— Task details —
Pull each line containing "calculator" from the data.

— Material for this exercise —
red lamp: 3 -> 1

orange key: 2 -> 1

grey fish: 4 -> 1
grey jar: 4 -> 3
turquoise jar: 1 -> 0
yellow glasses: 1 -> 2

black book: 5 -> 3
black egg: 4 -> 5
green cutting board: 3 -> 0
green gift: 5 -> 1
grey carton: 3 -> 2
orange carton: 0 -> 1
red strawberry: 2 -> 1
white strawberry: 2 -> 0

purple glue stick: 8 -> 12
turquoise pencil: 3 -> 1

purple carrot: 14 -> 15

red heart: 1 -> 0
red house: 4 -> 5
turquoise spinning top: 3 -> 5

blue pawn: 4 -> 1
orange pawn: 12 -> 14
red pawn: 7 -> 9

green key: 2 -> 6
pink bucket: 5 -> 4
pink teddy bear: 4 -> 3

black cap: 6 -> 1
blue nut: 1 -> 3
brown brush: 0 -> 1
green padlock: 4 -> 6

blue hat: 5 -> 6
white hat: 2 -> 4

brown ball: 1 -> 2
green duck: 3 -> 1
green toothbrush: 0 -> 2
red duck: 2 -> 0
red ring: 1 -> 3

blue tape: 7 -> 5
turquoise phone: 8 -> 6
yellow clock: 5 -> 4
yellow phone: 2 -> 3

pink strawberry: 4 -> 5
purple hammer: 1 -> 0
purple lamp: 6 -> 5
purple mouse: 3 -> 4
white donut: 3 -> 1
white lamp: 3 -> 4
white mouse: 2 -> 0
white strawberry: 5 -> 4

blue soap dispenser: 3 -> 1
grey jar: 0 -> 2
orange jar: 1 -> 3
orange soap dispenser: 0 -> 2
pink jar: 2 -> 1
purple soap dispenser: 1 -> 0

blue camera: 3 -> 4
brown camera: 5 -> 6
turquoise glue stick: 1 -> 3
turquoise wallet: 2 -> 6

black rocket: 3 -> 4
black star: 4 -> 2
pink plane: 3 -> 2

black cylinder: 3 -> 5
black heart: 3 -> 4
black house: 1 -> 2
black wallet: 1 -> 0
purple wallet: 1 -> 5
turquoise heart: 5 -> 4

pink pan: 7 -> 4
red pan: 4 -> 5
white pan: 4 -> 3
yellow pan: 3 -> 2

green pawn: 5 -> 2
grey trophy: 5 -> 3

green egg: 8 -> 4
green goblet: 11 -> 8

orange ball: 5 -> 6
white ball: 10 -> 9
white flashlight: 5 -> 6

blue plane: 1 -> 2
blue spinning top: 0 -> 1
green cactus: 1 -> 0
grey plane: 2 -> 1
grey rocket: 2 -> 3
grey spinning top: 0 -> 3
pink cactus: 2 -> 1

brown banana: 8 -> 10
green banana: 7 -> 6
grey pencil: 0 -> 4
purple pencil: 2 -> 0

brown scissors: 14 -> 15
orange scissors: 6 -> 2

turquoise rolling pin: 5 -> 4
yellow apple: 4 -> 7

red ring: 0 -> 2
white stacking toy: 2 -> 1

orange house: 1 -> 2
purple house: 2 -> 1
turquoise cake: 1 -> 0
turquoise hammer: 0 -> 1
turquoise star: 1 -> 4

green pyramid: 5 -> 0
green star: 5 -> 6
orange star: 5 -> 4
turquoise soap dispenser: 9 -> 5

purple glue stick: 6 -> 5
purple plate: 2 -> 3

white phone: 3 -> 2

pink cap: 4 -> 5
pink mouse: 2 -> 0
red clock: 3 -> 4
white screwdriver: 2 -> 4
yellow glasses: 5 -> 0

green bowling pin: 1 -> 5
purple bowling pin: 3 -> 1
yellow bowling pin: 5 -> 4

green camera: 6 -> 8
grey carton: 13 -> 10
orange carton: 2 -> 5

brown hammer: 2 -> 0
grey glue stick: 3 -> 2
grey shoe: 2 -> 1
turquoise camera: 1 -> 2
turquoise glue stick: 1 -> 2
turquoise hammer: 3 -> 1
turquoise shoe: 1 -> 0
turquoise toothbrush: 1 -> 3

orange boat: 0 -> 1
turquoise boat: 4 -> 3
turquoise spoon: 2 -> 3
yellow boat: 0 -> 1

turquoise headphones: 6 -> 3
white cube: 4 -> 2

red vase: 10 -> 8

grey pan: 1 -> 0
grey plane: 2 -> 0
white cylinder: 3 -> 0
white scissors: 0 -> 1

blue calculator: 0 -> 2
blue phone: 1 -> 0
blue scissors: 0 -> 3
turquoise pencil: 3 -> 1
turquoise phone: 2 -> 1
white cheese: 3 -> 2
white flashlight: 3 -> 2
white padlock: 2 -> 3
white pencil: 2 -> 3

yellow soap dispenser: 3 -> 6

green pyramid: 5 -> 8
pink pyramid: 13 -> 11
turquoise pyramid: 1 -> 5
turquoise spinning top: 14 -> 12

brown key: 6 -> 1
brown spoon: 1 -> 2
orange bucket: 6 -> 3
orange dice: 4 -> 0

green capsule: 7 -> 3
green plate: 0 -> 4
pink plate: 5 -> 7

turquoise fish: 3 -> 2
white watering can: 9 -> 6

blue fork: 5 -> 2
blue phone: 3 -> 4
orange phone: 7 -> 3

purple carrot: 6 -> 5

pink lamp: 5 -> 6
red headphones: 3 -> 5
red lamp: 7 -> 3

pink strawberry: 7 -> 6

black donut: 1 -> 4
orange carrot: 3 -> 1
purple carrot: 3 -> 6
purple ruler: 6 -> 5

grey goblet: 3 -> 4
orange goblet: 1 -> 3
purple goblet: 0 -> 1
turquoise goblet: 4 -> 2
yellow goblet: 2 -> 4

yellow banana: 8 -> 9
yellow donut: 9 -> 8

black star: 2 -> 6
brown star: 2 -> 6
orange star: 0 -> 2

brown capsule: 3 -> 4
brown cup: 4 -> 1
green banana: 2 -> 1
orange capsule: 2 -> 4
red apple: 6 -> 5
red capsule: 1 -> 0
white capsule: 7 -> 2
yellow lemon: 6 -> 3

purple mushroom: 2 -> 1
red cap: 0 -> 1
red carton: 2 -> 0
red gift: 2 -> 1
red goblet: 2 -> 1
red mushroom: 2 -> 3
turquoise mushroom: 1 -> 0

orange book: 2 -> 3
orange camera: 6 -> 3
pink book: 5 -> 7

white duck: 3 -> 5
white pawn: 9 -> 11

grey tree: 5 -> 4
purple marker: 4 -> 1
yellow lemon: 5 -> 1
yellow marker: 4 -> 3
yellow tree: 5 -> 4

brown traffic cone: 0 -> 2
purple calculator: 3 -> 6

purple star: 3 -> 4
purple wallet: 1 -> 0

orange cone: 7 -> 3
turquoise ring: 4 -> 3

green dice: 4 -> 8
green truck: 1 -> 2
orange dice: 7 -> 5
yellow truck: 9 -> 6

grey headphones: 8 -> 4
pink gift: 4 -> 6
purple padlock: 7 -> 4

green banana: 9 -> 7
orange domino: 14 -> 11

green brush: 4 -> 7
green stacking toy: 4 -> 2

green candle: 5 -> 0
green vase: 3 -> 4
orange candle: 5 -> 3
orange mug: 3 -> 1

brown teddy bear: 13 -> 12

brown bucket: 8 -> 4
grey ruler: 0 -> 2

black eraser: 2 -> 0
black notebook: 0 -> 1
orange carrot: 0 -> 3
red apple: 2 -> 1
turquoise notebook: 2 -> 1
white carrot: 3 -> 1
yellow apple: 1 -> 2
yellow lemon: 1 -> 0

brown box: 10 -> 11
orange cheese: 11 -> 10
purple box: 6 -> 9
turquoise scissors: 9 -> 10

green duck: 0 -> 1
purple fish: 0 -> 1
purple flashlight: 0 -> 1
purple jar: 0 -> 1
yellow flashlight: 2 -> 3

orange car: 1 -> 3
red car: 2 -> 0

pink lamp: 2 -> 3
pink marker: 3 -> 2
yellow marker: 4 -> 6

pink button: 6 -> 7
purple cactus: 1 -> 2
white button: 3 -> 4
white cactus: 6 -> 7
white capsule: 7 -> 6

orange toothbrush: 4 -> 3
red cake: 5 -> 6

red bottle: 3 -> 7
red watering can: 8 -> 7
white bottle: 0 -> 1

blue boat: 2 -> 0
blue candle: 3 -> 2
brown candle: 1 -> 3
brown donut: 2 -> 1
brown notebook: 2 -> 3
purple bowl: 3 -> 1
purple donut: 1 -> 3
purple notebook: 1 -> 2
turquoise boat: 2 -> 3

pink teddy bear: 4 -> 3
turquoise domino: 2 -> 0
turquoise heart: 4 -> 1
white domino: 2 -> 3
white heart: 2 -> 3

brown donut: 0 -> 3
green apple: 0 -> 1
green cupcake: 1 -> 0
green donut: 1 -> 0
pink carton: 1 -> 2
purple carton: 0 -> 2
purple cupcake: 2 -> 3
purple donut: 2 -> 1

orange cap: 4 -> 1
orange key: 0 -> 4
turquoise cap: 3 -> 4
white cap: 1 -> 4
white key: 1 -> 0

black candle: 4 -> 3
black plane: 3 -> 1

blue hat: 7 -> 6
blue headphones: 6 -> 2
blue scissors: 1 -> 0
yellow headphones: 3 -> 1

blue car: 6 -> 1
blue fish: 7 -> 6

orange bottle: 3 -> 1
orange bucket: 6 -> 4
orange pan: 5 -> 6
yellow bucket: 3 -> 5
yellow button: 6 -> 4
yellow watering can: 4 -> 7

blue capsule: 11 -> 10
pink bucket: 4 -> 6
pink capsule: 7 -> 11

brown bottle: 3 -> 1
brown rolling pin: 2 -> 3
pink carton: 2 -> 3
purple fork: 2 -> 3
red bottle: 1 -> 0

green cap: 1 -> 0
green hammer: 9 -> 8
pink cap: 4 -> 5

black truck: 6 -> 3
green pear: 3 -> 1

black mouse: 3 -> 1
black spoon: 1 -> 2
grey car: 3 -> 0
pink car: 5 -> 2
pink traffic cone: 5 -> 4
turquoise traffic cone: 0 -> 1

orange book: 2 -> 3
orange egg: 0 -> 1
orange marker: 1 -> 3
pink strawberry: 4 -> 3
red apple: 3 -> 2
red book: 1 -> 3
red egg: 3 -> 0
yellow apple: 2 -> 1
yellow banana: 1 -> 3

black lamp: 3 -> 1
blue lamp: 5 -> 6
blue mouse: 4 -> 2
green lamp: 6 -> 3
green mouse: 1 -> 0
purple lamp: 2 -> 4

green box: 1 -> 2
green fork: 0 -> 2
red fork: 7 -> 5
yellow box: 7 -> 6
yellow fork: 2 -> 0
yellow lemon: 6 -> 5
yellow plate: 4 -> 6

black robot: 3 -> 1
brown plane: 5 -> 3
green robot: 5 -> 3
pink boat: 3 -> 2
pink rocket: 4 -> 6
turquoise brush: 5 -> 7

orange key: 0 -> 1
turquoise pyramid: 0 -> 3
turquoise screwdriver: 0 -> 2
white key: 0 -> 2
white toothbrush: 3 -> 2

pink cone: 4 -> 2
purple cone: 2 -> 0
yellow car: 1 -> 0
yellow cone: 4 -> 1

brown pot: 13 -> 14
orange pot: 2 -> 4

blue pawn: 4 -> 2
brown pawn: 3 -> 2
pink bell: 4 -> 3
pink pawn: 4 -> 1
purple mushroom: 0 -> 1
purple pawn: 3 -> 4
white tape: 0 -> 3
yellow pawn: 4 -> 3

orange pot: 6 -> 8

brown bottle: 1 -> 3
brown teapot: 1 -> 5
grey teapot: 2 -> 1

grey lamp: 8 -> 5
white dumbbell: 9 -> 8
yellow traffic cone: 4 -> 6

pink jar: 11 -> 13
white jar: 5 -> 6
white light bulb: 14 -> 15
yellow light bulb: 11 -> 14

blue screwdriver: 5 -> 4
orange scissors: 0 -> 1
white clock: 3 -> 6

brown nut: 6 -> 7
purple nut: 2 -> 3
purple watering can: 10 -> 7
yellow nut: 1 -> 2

— Reply —
blue calculator: 0 -> 2
purple calculator: 3 -> 6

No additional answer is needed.